**WORK ITEM:** Each line that has the string "satellite" must be copied from the records below.

Geospatial object listing tasks:
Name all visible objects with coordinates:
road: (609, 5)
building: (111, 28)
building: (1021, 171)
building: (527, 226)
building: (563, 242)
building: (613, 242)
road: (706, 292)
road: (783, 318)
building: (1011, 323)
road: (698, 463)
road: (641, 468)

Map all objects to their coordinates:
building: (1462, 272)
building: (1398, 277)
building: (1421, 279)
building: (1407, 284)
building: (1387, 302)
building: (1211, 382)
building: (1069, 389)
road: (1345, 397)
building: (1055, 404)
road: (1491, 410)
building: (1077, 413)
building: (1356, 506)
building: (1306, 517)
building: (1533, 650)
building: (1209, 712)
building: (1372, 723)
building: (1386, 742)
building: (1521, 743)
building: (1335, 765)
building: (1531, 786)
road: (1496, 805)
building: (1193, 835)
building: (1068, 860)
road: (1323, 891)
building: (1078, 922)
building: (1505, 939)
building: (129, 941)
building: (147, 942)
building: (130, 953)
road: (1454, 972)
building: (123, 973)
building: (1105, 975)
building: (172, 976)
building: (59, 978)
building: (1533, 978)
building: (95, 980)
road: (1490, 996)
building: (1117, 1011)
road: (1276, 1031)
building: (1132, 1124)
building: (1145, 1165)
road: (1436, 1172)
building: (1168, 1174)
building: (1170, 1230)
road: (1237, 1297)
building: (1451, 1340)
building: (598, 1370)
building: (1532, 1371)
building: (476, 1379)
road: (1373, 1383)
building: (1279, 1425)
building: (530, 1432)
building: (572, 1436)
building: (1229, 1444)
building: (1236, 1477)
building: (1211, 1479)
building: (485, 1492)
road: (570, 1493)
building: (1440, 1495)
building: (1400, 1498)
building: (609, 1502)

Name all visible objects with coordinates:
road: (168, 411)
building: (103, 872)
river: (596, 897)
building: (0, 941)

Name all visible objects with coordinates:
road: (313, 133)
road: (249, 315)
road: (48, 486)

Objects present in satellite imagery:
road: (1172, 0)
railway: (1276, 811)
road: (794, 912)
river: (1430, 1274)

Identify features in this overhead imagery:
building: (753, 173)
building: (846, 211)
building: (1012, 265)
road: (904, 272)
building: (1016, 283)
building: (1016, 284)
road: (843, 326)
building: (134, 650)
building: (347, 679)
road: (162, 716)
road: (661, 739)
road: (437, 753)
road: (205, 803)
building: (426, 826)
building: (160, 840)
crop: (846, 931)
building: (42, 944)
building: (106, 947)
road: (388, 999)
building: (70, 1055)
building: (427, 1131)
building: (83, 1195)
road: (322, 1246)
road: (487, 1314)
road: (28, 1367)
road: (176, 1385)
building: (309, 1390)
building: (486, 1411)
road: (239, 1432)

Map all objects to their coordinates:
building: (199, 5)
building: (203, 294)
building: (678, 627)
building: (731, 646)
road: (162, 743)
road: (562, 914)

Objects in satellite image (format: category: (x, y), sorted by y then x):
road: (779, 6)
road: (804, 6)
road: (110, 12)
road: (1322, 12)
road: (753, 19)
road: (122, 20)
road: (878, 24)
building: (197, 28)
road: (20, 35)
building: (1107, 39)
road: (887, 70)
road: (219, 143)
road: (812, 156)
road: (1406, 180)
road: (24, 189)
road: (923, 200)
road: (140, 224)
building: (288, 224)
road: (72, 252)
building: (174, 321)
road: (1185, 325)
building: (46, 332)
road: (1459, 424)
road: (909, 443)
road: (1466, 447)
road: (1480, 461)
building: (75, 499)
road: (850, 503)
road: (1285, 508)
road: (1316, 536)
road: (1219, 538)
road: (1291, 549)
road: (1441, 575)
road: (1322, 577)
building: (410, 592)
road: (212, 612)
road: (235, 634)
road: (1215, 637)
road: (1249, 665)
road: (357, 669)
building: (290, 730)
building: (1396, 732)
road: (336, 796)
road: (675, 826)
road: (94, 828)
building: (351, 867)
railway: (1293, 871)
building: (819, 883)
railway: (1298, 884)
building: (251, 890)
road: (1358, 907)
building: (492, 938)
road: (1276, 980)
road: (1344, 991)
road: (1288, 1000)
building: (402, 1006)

**EXERCISE RESPONSE:**
Objects present in satellite imagery:
Objects in satellite image (format: category: (x, y), sorted by y then x):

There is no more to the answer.